ENTRIES SUPPLIED: Begin
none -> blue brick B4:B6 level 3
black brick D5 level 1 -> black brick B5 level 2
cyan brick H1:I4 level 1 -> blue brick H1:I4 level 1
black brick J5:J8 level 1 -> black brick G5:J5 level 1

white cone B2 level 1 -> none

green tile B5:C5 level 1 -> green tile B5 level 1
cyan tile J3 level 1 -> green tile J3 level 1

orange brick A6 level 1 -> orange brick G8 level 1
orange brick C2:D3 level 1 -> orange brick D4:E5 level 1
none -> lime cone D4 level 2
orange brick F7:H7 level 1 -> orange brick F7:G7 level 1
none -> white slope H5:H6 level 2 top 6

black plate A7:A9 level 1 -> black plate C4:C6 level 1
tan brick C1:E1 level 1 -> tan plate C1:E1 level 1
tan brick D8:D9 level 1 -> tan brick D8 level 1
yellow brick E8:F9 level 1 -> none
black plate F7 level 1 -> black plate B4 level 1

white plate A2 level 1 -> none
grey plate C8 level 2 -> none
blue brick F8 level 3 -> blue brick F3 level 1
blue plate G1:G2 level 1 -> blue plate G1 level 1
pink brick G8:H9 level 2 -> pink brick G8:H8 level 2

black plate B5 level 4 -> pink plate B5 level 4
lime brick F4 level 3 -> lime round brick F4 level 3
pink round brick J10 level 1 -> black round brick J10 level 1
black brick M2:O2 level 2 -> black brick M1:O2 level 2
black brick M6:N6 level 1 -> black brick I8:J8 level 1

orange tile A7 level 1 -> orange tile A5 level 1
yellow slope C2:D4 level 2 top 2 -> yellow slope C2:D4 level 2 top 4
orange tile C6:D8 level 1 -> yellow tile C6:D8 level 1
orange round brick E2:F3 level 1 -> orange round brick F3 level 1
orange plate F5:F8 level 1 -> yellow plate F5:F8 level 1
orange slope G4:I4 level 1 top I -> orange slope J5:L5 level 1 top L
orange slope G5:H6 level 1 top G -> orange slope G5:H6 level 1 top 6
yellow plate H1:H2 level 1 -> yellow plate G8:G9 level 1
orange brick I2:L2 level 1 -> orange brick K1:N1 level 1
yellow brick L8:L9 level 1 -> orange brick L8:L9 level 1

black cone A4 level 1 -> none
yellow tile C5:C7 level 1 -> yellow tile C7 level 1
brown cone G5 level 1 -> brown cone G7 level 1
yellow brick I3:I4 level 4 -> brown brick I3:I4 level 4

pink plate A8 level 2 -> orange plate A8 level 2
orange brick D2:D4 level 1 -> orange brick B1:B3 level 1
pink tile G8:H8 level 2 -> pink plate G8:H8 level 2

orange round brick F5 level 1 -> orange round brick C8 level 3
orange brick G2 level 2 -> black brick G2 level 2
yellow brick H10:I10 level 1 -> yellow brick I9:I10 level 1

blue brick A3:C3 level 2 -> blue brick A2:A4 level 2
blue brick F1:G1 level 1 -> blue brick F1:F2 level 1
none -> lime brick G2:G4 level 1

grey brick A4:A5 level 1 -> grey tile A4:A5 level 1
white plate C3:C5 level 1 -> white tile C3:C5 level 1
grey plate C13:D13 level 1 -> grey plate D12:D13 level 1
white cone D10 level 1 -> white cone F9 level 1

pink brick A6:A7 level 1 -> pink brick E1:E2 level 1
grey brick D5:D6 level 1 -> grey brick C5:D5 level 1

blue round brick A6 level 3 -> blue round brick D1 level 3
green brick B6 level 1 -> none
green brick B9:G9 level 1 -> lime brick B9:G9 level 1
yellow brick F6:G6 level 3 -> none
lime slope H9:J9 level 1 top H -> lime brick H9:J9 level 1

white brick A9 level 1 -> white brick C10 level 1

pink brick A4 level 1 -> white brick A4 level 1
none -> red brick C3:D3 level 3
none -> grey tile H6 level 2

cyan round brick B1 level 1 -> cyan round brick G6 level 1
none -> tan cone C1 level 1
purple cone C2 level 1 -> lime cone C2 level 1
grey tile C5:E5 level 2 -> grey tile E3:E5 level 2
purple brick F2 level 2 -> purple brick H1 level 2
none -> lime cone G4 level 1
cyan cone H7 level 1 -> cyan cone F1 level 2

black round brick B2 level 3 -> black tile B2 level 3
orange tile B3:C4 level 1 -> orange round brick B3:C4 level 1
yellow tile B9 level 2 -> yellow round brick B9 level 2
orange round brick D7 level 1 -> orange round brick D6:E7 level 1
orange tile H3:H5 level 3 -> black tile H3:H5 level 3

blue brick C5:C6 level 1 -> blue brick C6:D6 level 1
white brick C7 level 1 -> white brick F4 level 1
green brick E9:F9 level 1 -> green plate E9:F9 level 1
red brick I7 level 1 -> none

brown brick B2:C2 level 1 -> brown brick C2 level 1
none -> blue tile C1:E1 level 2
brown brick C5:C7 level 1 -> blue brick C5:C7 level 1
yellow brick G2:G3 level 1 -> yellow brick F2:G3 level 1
ENTRIES SUPPLIED: End
# WORK REQUIRED
Please give every entry again, precisely as it appears.

# SOLUTION
none -> blue brick B4:B6 level 3
black brick D5 level 1 -> black brick B5 level 2
cyan brick H1:I4 level 1 -> blue brick H1:I4 level 1
black brick J5:J8 level 1 -> black brick G5:J5 level 1

white cone B2 level 1 -> none

green tile B5:C5 level 1 -> green tile B5 level 1
cyan tile J3 level 1 -> green tile J3 level 1

orange brick A6 level 1 -> orange brick G8 level 1
orange brick C2:D3 level 1 -> orange brick D4:E5 level 1
none -> lime cone D4 level 2
orange brick F7:H7 level 1 -> orange brick F7:G7 level 1
none -> white slope H5:H6 level 2 top 6

black plate A7:A9 level 1 -> black plate C4:C6 level 1
tan brick C1:E1 level 1 -> tan plate C1:E1 level 1
tan brick D8:D9 level 1 -> tan brick D8 level 1
yellow brick E8:F9 level 1 -> none
black plate F7 level 1 -> black plate B4 level 1

white plate A2 level 1 -> none
grey plate C8 level 2 -> none
blue brick F8 level 3 -> blue brick F3 level 1
blue plate G1:G2 level 1 -> blue plate G1 level 1
pink brick G8:H9 level 2 -> pink brick G8:H8 level 2

black plate B5 level 4 -> pink plate B5 level 4
lime brick F4 level 3 -> lime round brick F4 level 3
pink round brick J10 level 1 -> black round brick J10 level 1
black brick M2:O2 level 2 -> black brick M1:O2 level 2
black brick M6:N6 level 1 -> black brick I8:J8 level 1

orange tile A7 level 1 -> orange tile A5 level 1
yellow slope C2:D4 level 2 top 2 -> yellow slope C2:D4 level 2 top 4
orange tile C6:D8 level 1 -> yellow tile C6:D8 level 1
orange round brick E2:F3 level 1 -> orange round brick F3 level 1
orange plate F5:F8 level 1 -> yellow plate F5:F8 level 1
orange slope G4:I4 level 1 top I -> orange slope J5:L5 level 1 top L
orange slope G5:H6 level 1 top G -> orange slope G5:H6 level 1 top 6
yellow plate H1:H2 level 1 -> yellow plate G8:G9 level 1
orange brick I2:L2 level 1 -> orange brick K1:N1 level 1
yellow brick L8:L9 level 1 -> orange brick L8:L9 level 1

black cone A4 level 1 -> none
yellow tile C5:C7 level 1 -> yellow tile C7 level 1
brown cone G5 level 1 -> brown cone G7 level 1
yellow brick I3:I4 level 4 -> brown brick I3:I4 level 4

pink plate A8 level 2 -> orange plate A8 level 2
orange brick D2:D4 level 1 -> orange brick B1:B3 level 1
pink tile G8:H8 level 2 -> pink plate G8:H8 level 2

orange round brick F5 level 1 -> orange round brick C8 level 3
orange brick G2 level 2 -> black brick G2 level 2
yellow brick H10:I10 level 1 -> yellow brick I9:I10 level 1

blue brick A3:C3 level 2 -> blue brick A2:A4 level 2
blue brick F1:G1 level 1 -> blue brick F1:F2 level 1
none -> lime brick G2:G4 level 1

grey brick A4:A5 level 1 -> grey tile A4:A5 level 1
white plate C3:C5 level 1 -> white tile C3:C5 level 1
grey plate C13:D13 level 1 -> grey plate D12:D13 level 1
white cone D10 level 1 -> white cone F9 level 1

pink brick A6:A7 level 1 -> pink brick E1:E2 level 1
grey brick D5:D6 level 1 -> grey brick C5:D5 level 1

blue round brick A6 level 3 -> blue round brick D1 level 3
green brick B6 level 1 -> none
green brick B9:G9 level 1 -> lime brick B9:G9 level 1
yellow brick F6:G6 level 3 -> none
lime slope H9:J9 level 1 top H -> lime brick H9:J9 level 1

white brick A9 level 1 -> white brick C10 level 1

pink brick A4 level 1 -> white brick A4 level 1
none -> red brick C3:D3 level 3
none -> grey tile H6 level 2

cyan round brick B1 level 1 -> cyan round brick G6 level 1
none -> tan cone C1 level 1
purple cone C2 level 1 -> lime cone C2 level 1
grey tile C5:E5 level 2 -> grey tile E3:E5 level 2
purple brick F2 level 2 -> purple brick H1 level 2
none -> lime cone G4 level 1
cyan cone H7 level 1 -> cyan cone F1 level 2

black round brick B2 level 3 -> black tile B2 level 3
orange tile B3:C4 level 1 -> orange round brick B3:C4 level 1
yellow tile B9 level 2 -> yellow round brick B9 level 2
orange round brick D7 level 1 -> orange round brick D6:E7 level 1
orange tile H3:H5 level 3 -> black tile H3:H5 level 3

blue brick C5:C6 level 1 -> blue brick C6:D6 level 1
white brick C7 level 1 -> white brick F4 level 1
green brick E9:F9 level 1 -> green plate E9:F9 level 1
red brick I7 level 1 -> none

brown brick B2:C2 level 1 -> brown brick C2 level 1
none -> blue tile C1:E1 level 2
brown brick C5:C7 level 1 -> blue brick C5:C7 level 1
yellow brick G2:G3 level 1 -> yellow brick F2:G3 level 1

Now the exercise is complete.